Records excerpted from a collection
========================================
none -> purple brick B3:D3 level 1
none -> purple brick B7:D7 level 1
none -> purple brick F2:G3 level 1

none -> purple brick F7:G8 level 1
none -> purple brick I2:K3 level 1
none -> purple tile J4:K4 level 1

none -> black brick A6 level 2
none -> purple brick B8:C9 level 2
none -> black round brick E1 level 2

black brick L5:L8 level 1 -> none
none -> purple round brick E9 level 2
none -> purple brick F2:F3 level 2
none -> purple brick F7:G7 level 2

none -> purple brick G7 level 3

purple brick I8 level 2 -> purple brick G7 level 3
========================================
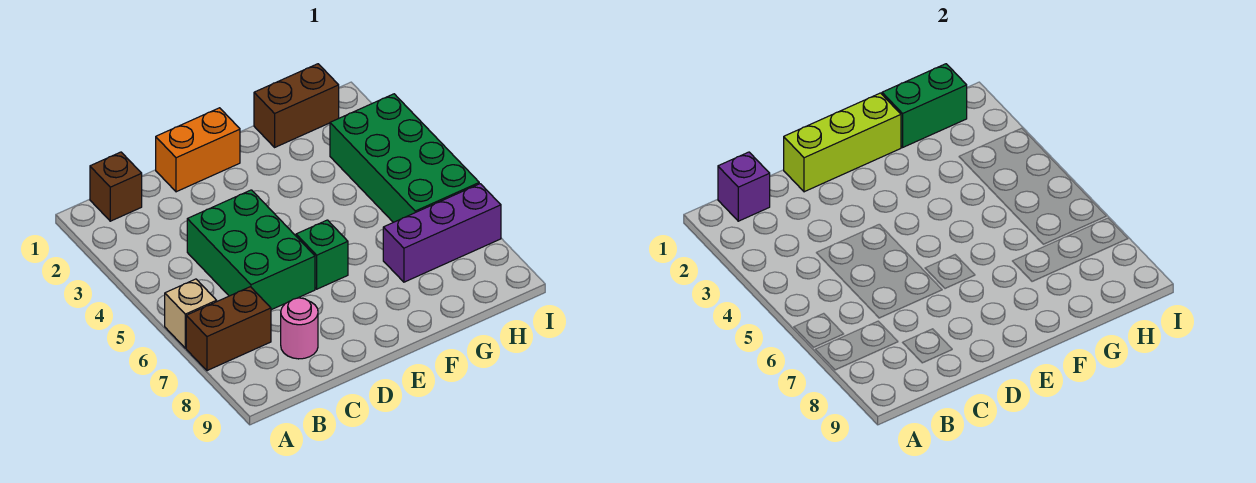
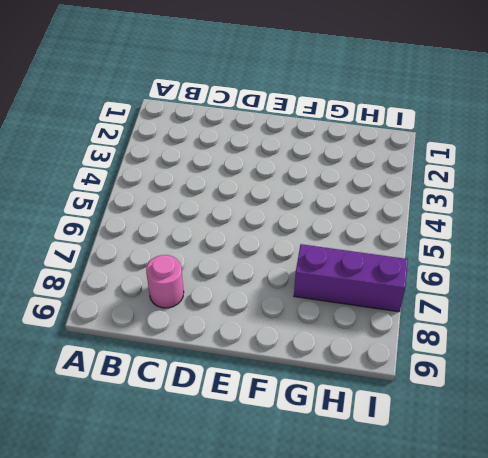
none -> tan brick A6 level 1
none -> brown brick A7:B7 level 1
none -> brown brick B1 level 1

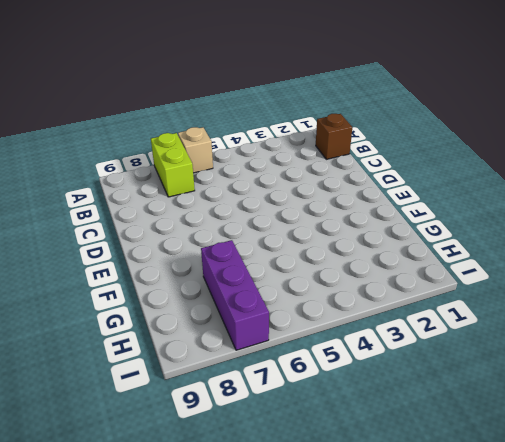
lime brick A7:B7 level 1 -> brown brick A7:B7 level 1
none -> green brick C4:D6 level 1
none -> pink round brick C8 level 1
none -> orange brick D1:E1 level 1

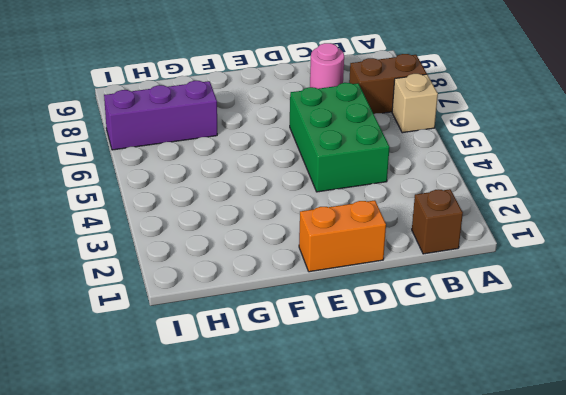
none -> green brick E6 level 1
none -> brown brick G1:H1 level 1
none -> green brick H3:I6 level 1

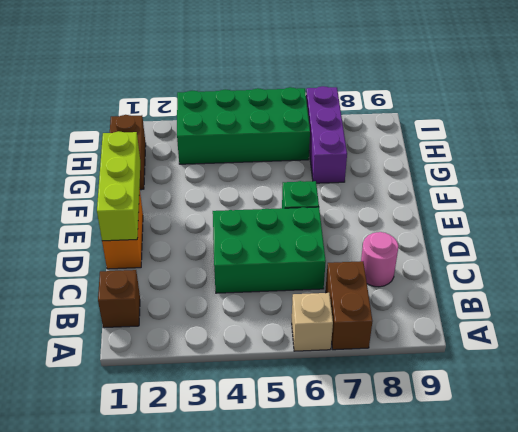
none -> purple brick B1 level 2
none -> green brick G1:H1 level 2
========================================
• What to do: Only one stretch of the data is wanted: write out exactly the lines from the one holding "none -> pink round brick C8 level 1" through the one holding "none -> green brick G1:H1 level 2", both included, without the pictures.

• Exercise answer:
none -> pink round brick C8 level 1
none -> orange brick D1:E1 level 1

none -> green brick E6 level 1
none -> brown brick G1:H1 level 1
none -> green brick H3:I6 level 1

none -> purple brick B1 level 2
none -> green brick G1:H1 level 2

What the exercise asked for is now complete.